> **DATASET EXTRACT**

----

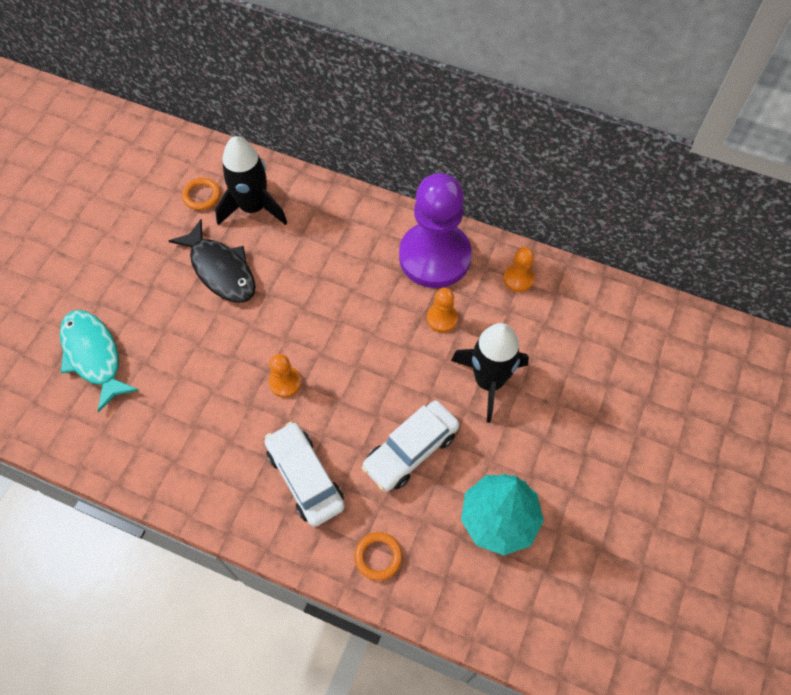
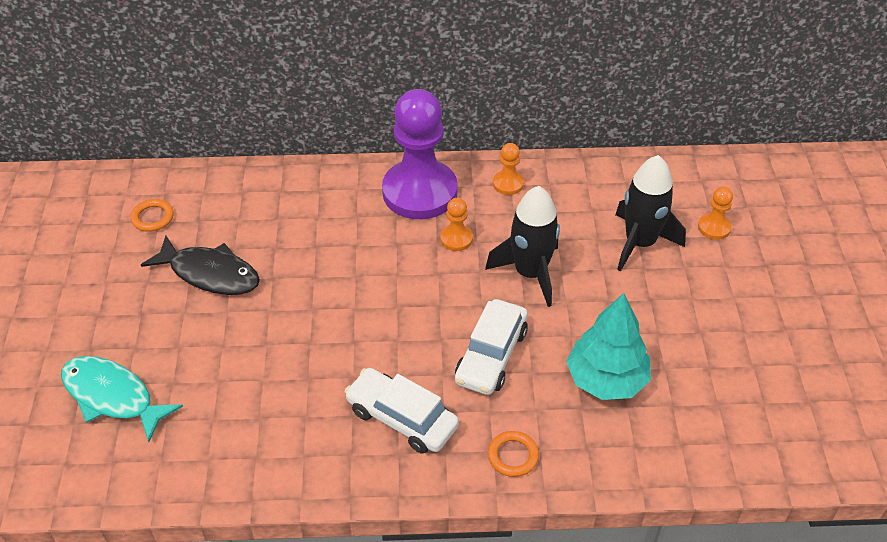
camera: 25 degrees left, 15 degrees down
(253, 207) = (213, 210): black rocket -> black rocket (640, 243)
(285, 382) = (333, 345): orange pawn -> orange pawn (714, 227)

----

> **PROBLEM TO SOLVE**
All that should be returned is the run of lines from the one with "(253, 207) = (213, 210): black" to the last line of the material above, copied exactly.

> **SOLUTION TO THIS EXERCISE**
(253, 207) = (213, 210): black rocket -> black rocket (640, 243)
(285, 382) = (333, 345): orange pawn -> orange pawn (714, 227)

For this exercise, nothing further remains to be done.